▶ EXERCISE DETAILS: Give back exactly the lines of the entries below from the line with "(352, 119) = (358, 429): none -> white carrot" to the line with "(376, 327) = (254, 185): green", inclusive, and only those.

▶ EXERCISE MATERIAL:
* * * * * * * * *

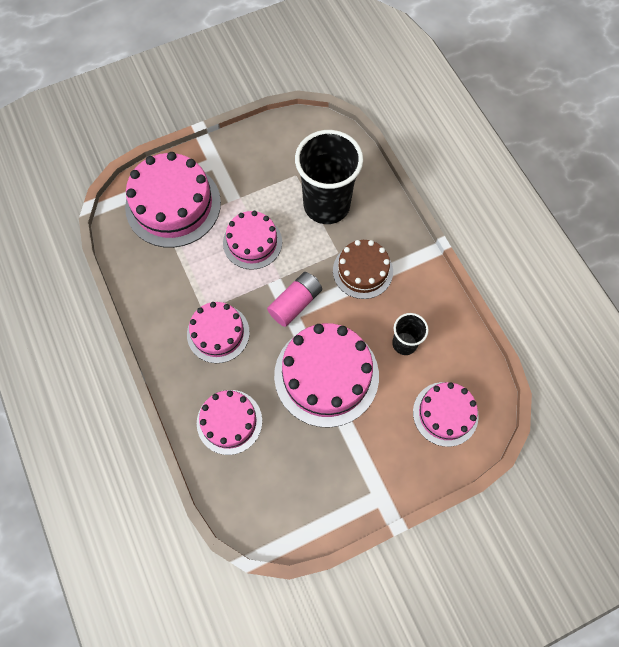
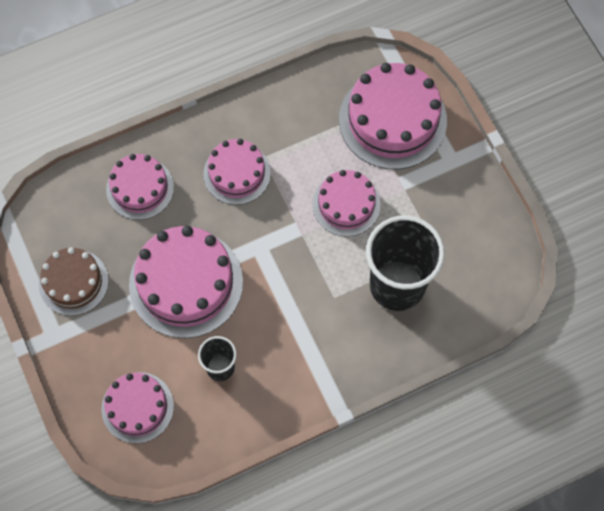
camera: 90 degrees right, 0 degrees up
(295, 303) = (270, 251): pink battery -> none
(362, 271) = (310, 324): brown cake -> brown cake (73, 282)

* * * * * * * * *

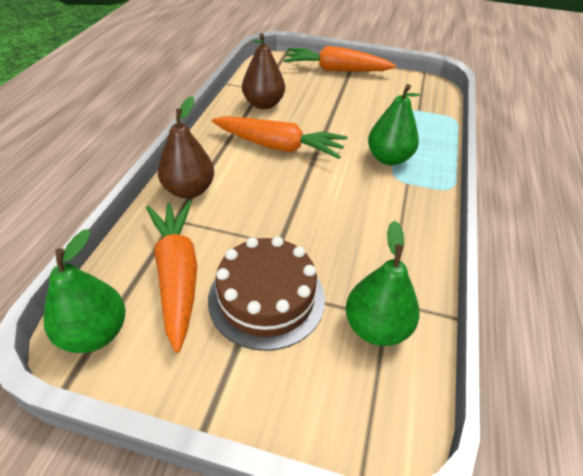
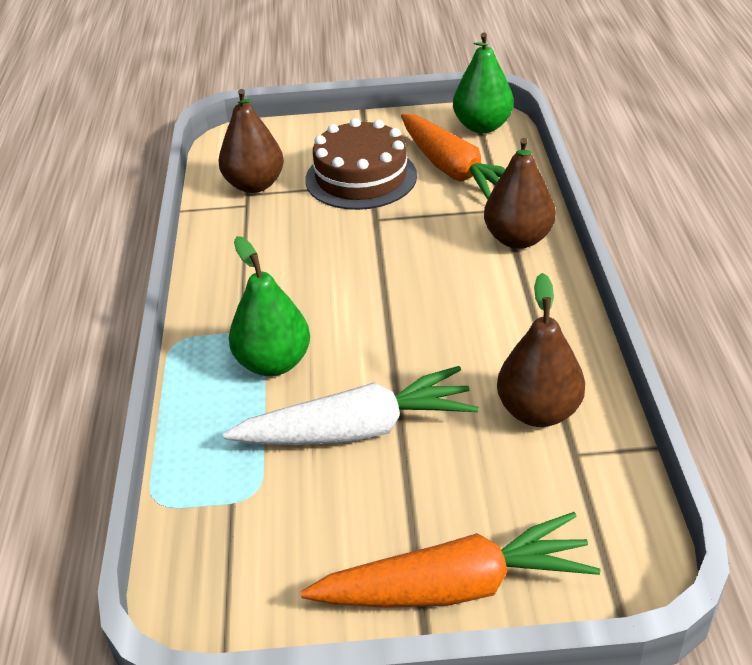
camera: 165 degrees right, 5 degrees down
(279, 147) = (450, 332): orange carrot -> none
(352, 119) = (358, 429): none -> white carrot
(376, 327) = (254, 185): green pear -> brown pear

* * * * * * * * *

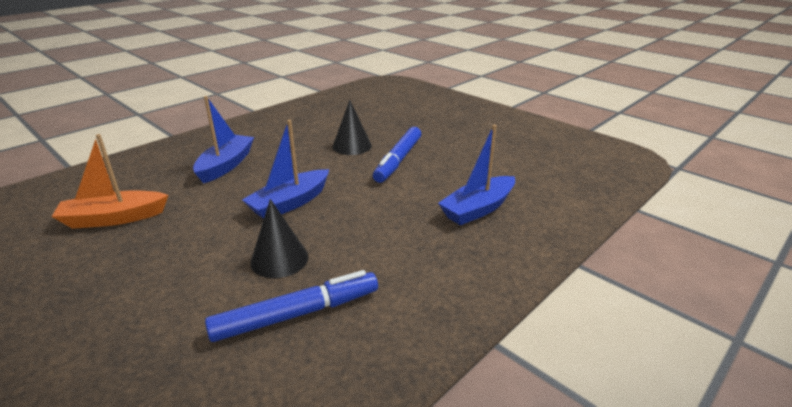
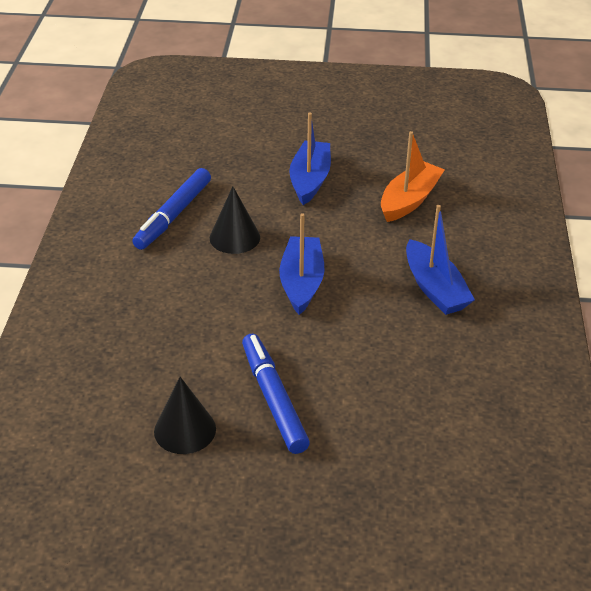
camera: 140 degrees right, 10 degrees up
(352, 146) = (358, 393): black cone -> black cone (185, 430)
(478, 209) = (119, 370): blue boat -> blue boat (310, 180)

* * * * * * * * *

▶ REPLY TO THE EXERCISE:
(352, 119) = (358, 429): none -> white carrot
(376, 327) = (254, 185): green pear -> brown pear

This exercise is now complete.